Records from a dataset
####################

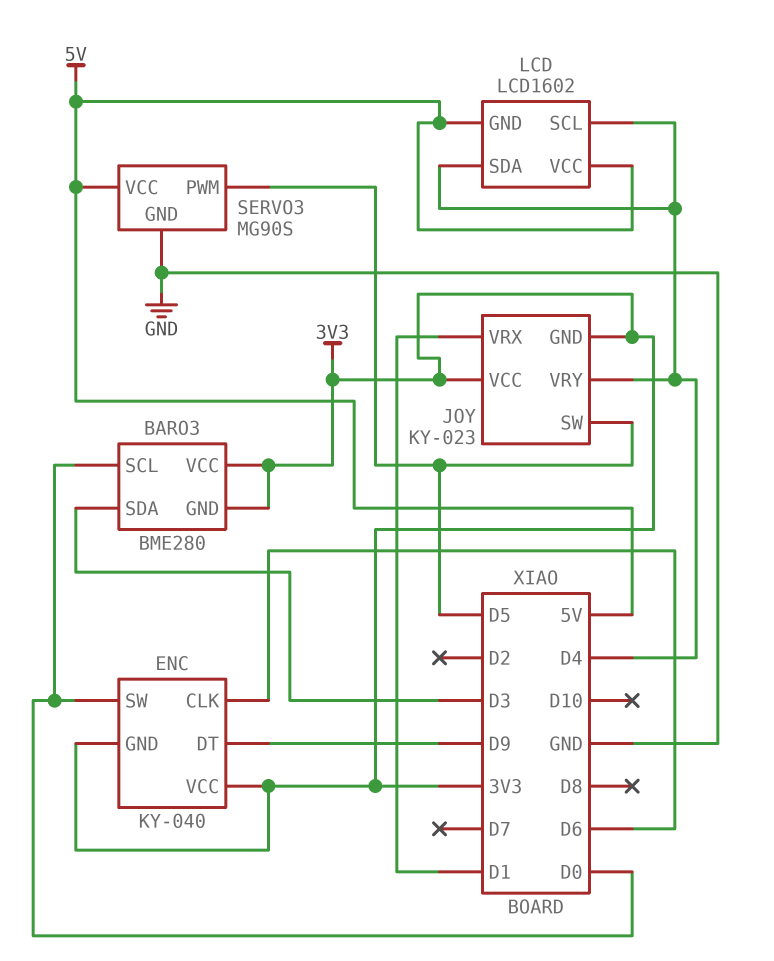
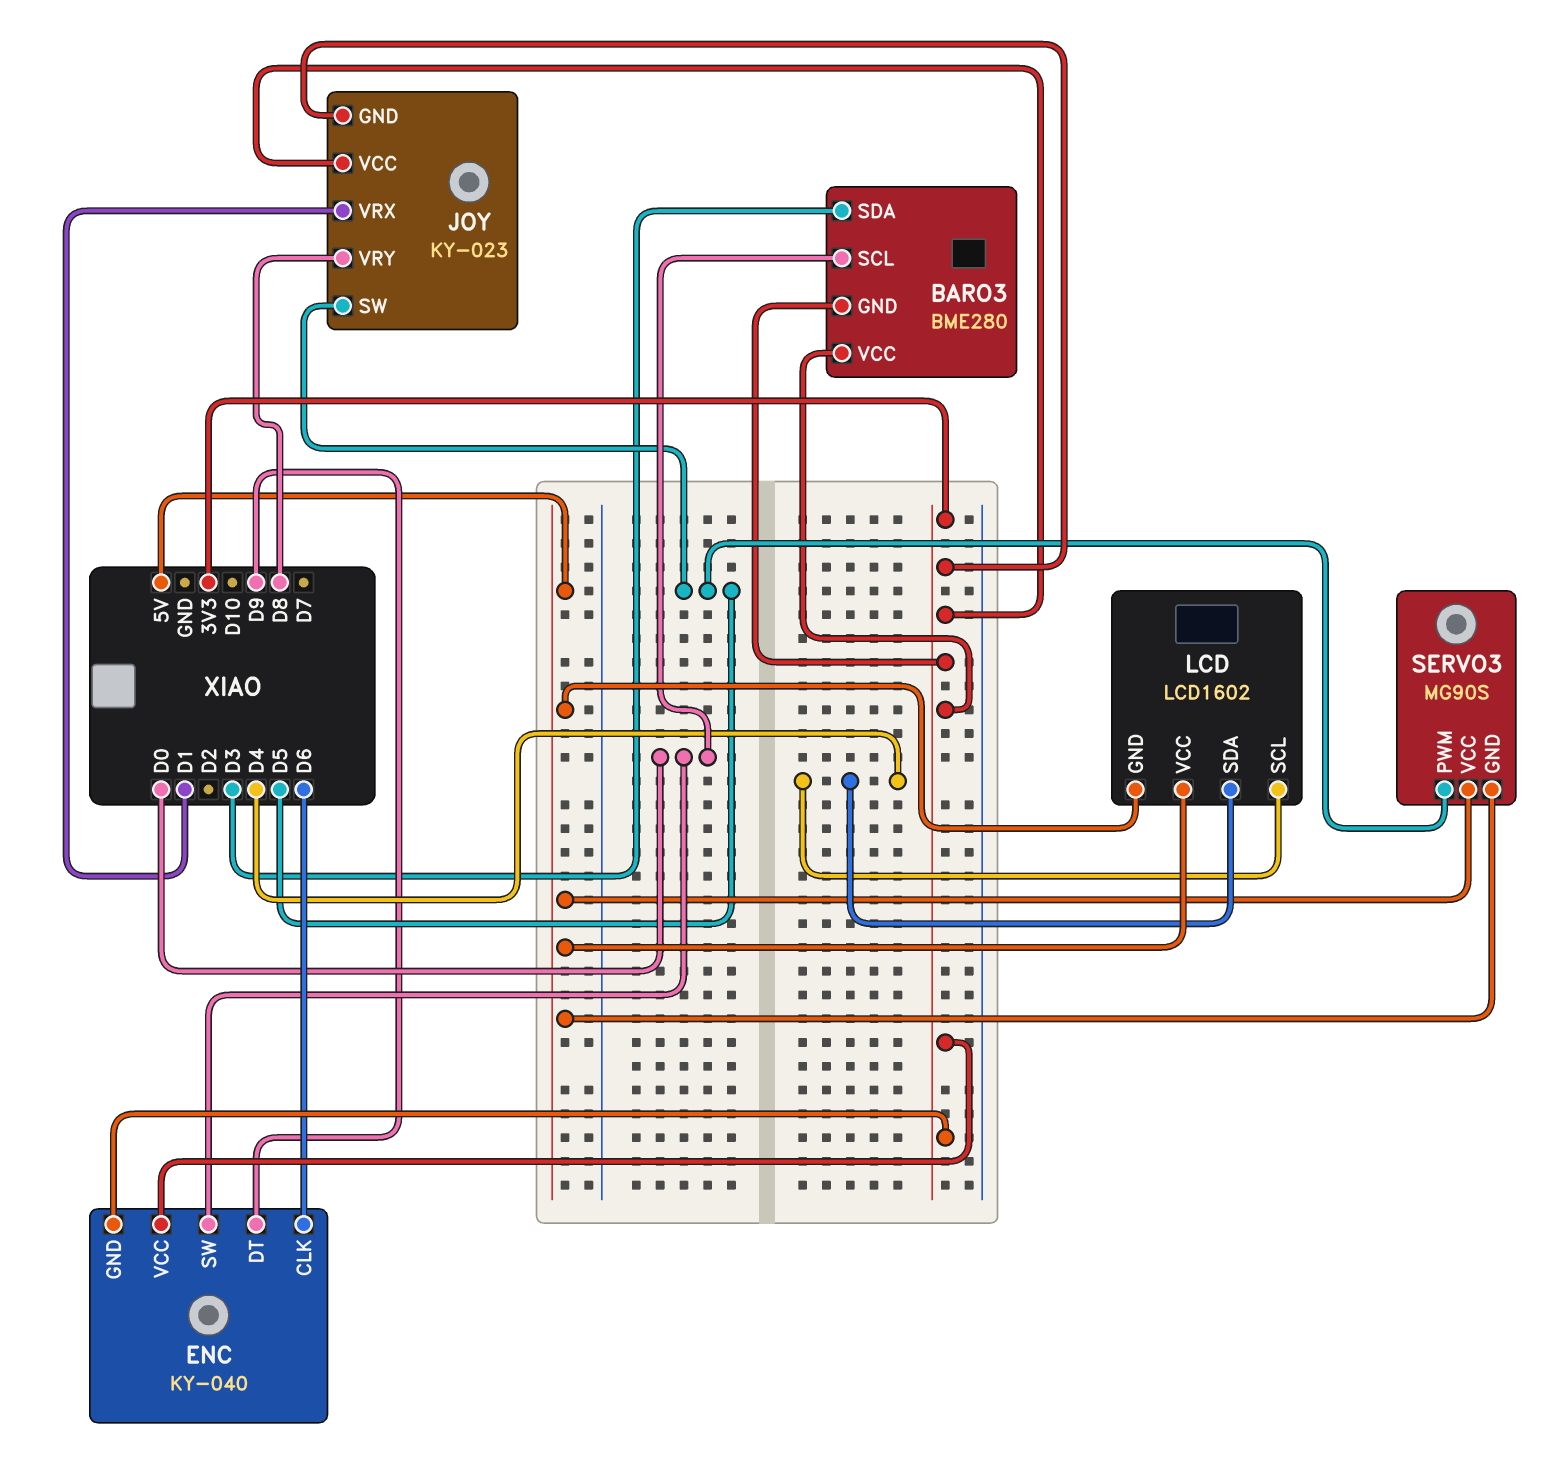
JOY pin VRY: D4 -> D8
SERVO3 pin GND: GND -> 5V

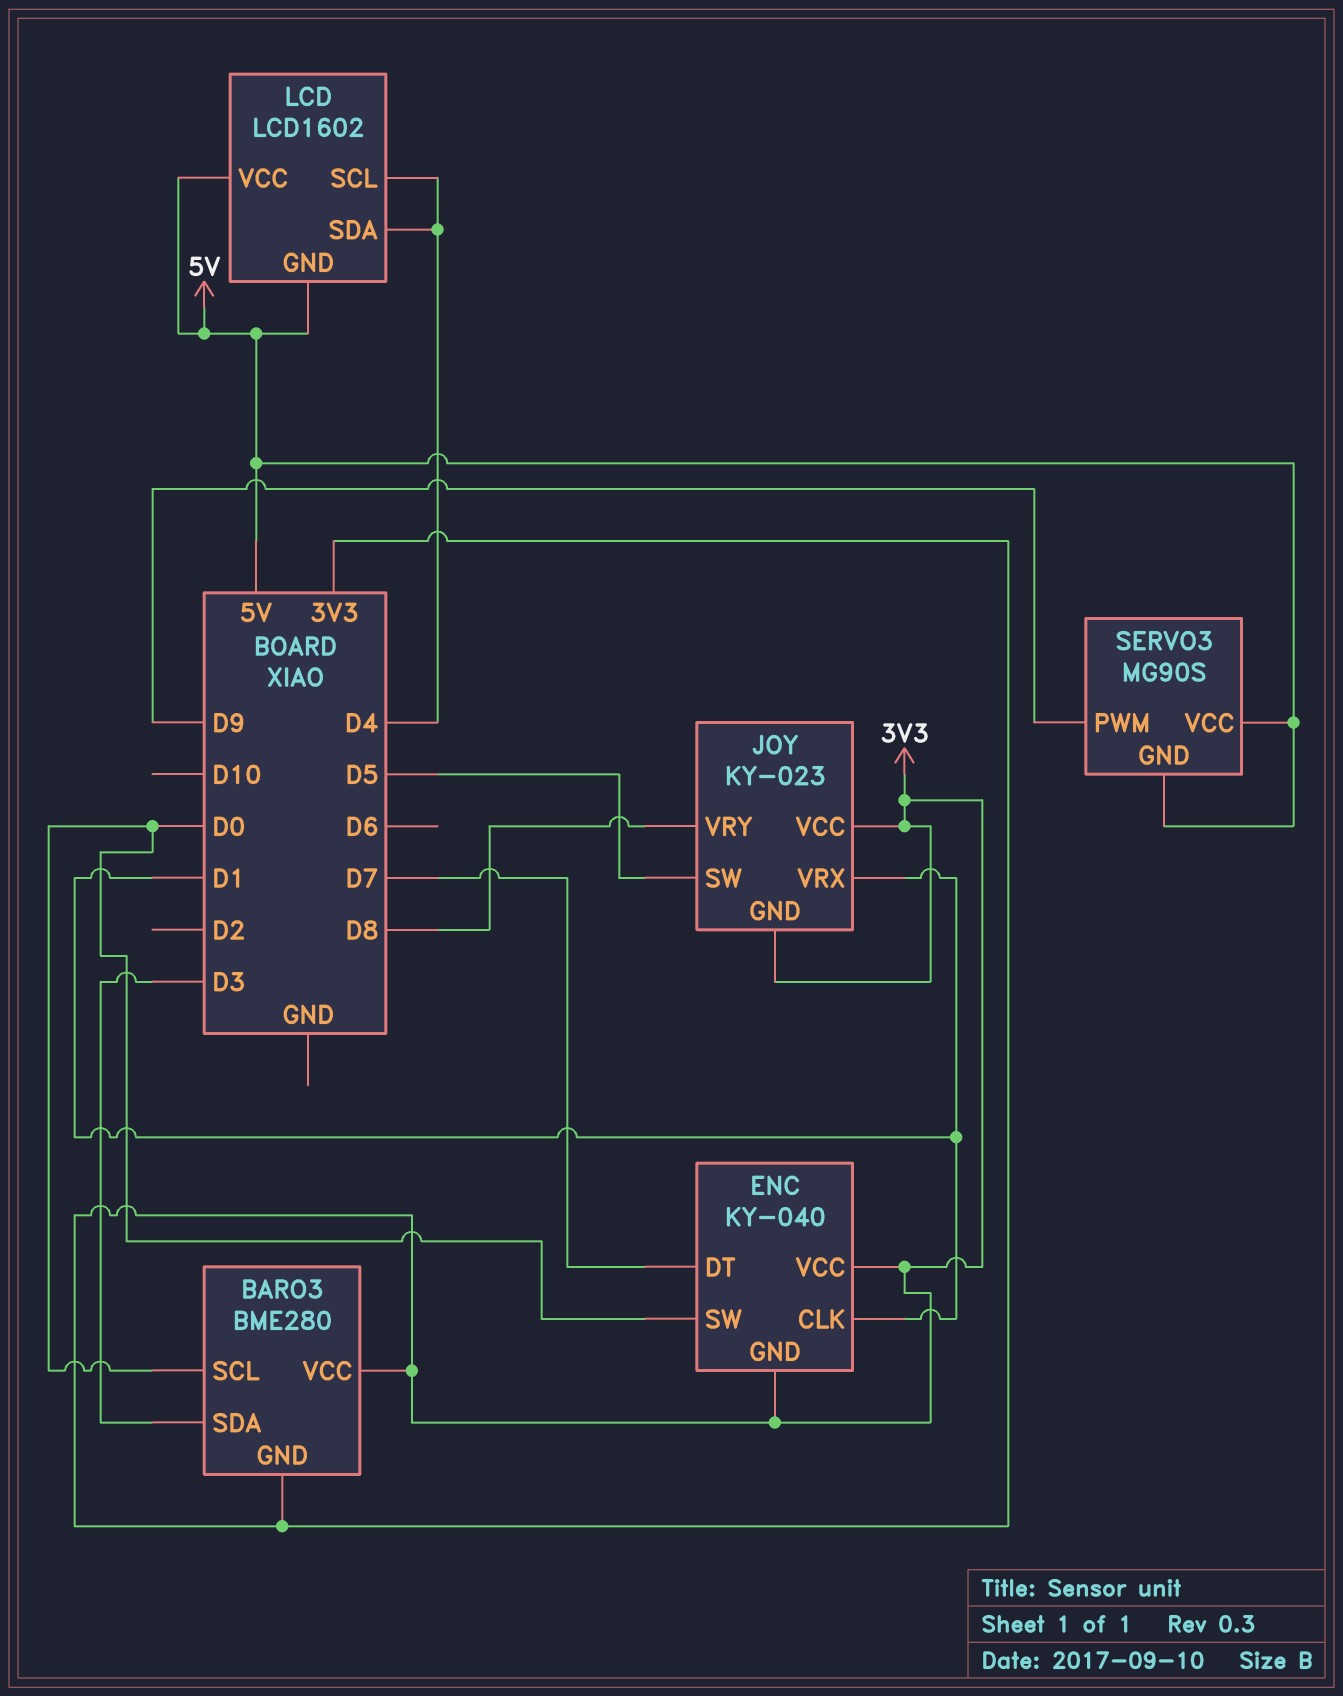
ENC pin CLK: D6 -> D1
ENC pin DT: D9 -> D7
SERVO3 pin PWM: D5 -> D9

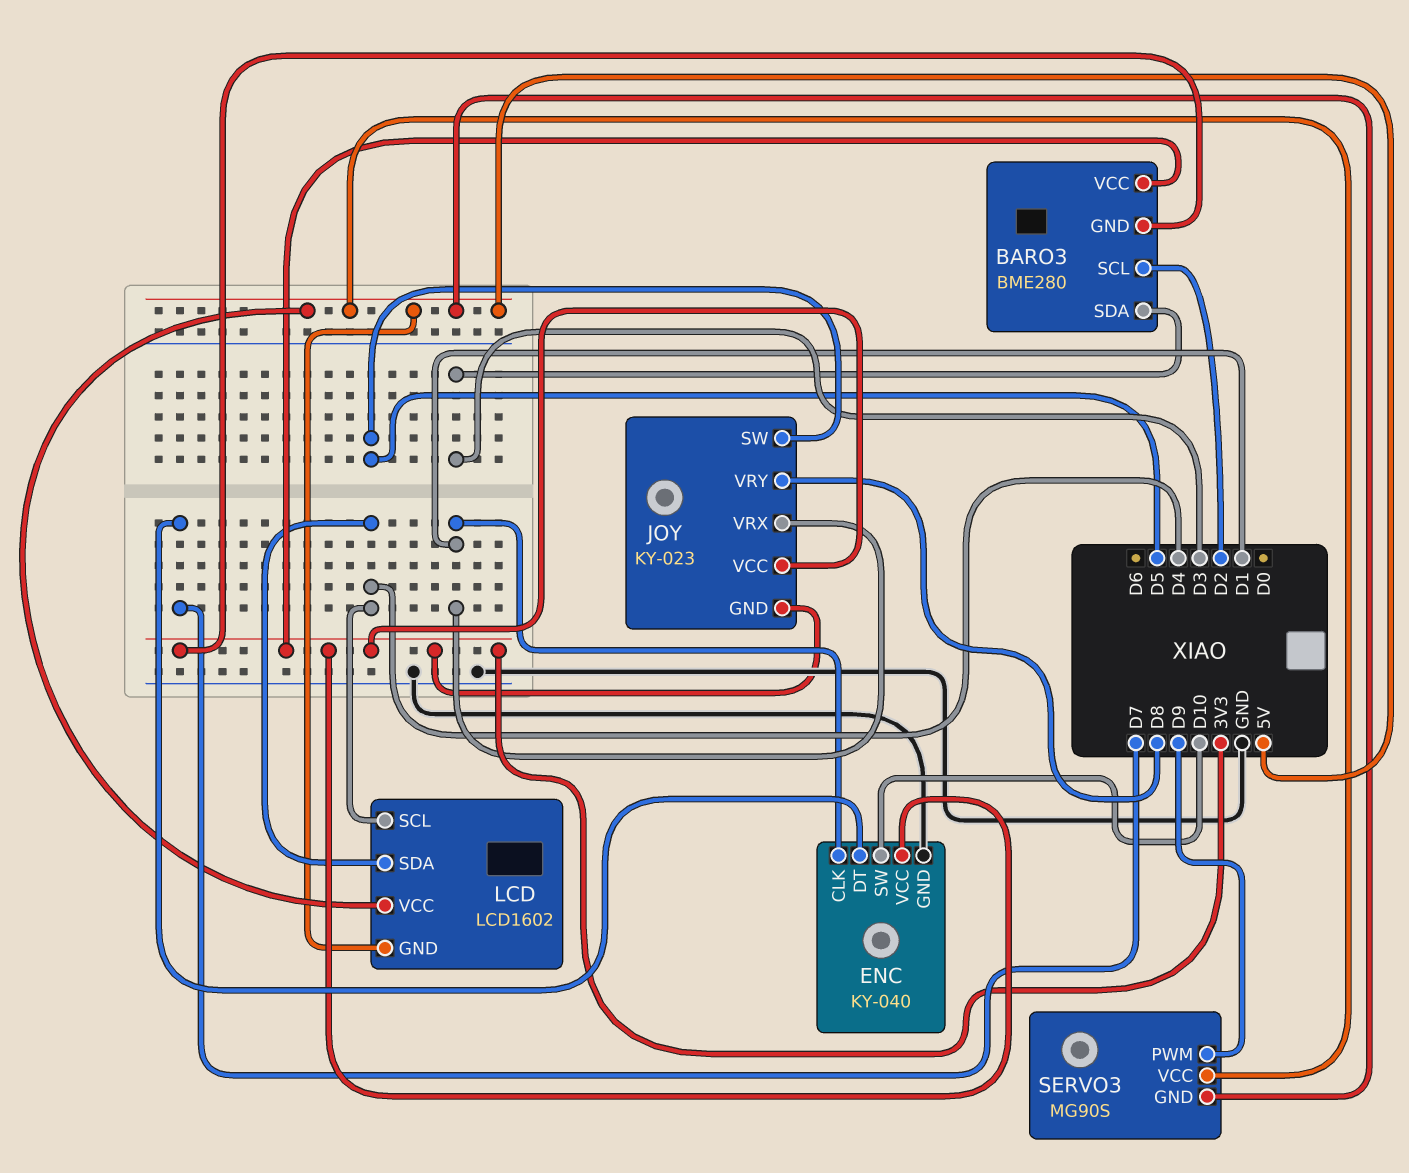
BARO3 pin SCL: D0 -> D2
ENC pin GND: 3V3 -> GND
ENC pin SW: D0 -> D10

####################

» **Your assignment**
Return all the lines above exactly; none of the pictures should appear.

» **Expected output**
JOY pin VRY: D4 -> D8
SERVO3 pin GND: GND -> 5V

ENC pin CLK: D6 -> D1
ENC pin DT: D9 -> D7
SERVO3 pin PWM: D5 -> D9

BARO3 pin SCL: D0 -> D2
ENC pin GND: 3V3 -> GND
ENC pin SW: D0 -> D10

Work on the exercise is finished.